Lines from the top of the entries through the line that has "RADIO1 pin CE: D8 -> A1" must be duplicated exactly, and no others.

Edit difference data:
↓↓↓
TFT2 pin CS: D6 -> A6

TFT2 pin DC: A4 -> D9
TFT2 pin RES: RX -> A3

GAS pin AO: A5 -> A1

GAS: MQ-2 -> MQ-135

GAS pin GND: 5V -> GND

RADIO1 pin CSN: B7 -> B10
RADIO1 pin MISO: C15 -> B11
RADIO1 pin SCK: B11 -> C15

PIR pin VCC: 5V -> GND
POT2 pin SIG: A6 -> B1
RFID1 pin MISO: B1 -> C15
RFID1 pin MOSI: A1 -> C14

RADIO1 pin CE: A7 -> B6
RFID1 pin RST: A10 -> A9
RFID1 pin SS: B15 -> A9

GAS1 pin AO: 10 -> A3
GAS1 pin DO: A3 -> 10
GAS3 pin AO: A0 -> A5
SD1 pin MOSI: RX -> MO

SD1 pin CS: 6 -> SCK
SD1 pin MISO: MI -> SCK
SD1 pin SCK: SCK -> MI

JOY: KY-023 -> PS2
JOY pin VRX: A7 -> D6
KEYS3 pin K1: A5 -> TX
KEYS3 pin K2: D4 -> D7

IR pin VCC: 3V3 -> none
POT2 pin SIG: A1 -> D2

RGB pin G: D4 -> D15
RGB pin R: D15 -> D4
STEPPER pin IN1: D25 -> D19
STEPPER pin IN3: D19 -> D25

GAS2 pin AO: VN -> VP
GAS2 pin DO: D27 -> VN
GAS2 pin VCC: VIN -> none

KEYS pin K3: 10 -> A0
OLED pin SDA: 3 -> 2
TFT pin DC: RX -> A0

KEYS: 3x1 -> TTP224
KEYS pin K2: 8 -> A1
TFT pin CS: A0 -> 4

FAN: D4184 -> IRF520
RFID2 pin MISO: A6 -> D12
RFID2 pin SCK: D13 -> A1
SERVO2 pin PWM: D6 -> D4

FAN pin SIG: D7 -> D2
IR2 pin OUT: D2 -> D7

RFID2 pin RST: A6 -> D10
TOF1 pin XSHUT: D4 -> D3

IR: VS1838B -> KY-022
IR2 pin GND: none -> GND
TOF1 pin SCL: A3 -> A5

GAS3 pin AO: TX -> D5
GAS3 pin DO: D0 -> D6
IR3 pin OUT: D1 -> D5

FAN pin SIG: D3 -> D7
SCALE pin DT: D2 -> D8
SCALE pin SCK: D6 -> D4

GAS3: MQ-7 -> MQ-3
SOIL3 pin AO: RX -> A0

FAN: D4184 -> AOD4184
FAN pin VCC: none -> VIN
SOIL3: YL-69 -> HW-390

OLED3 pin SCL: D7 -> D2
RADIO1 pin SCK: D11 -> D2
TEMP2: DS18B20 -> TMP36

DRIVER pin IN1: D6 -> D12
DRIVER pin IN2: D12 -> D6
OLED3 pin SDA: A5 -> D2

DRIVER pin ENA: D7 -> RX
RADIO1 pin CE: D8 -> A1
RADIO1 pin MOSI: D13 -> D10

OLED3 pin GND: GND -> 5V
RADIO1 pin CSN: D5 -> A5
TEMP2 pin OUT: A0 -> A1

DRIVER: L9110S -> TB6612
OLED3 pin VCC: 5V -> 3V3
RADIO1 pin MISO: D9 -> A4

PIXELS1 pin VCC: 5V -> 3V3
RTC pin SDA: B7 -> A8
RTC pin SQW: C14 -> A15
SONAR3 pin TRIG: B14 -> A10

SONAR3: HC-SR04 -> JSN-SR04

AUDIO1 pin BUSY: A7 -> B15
↑↑↑
◆ **Result of this exercise**
TFT2 pin CS: D6 -> A6

TFT2 pin DC: A4 -> D9
TFT2 pin RES: RX -> A3

GAS pin AO: A5 -> A1

GAS: MQ-2 -> MQ-135

GAS pin GND: 5V -> GND

RADIO1 pin CSN: B7 -> B10
RADIO1 pin MISO: C15 -> B11
RADIO1 pin SCK: B11 -> C15

PIR pin VCC: 5V -> GND
POT2 pin SIG: A6 -> B1
RFID1 pin MISO: B1 -> C15
RFID1 pin MOSI: A1 -> C14

RADIO1 pin CE: A7 -> B6
RFID1 pin RST: A10 -> A9
RFID1 pin SS: B15 -> A9

GAS1 pin AO: 10 -> A3
GAS1 pin DO: A3 -> 10
GAS3 pin AO: A0 -> A5
SD1 pin MOSI: RX -> MO

SD1 pin CS: 6 -> SCK
SD1 pin MISO: MI -> SCK
SD1 pin SCK: SCK -> MI

JOY: KY-023 -> PS2
JOY pin VRX: A7 -> D6
KEYS3 pin K1: A5 -> TX
KEYS3 pin K2: D4 -> D7

IR pin VCC: 3V3 -> none
POT2 pin SIG: A1 -> D2

RGB pin G: D4 -> D15
RGB pin R: D15 -> D4
STEPPER pin IN1: D25 -> D19
STEPPER pin IN3: D19 -> D25

GAS2 pin AO: VN -> VP
GAS2 pin DO: D27 -> VN
GAS2 pin VCC: VIN -> none

KEYS pin K3: 10 -> A0
OLED pin SDA: 3 -> 2
TFT pin DC: RX -> A0

KEYS: 3x1 -> TTP224
KEYS pin K2: 8 -> A1
TFT pin CS: A0 -> 4

FAN: D4184 -> IRF520
RFID2 pin MISO: A6 -> D12
RFID2 pin SCK: D13 -> A1
SERVO2 pin PWM: D6 -> D4

FAN pin SIG: D7 -> D2
IR2 pin OUT: D2 -> D7

RFID2 pin RST: A6 -> D10
TOF1 pin XSHUT: D4 -> D3

IR: VS1838B -> KY-022
IR2 pin GND: none -> GND
TOF1 pin SCL: A3 -> A5

GAS3 pin AO: TX -> D5
GAS3 pin DO: D0 -> D6
IR3 pin OUT: D1 -> D5

FAN pin SIG: D3 -> D7
SCALE pin DT: D2 -> D8
SCALE pin SCK: D6 -> D4

GAS3: MQ-7 -> MQ-3
SOIL3 pin AO: RX -> A0

FAN: D4184 -> AOD4184
FAN pin VCC: none -> VIN
SOIL3: YL-69 -> HW-390

OLED3 pin SCL: D7 -> D2
RADIO1 pin SCK: D11 -> D2
TEMP2: DS18B20 -> TMP36

DRIVER pin IN1: D6 -> D12
DRIVER pin IN2: D12 -> D6
OLED3 pin SDA: A5 -> D2

DRIVER pin ENA: D7 -> RX
RADIO1 pin CE: D8 -> A1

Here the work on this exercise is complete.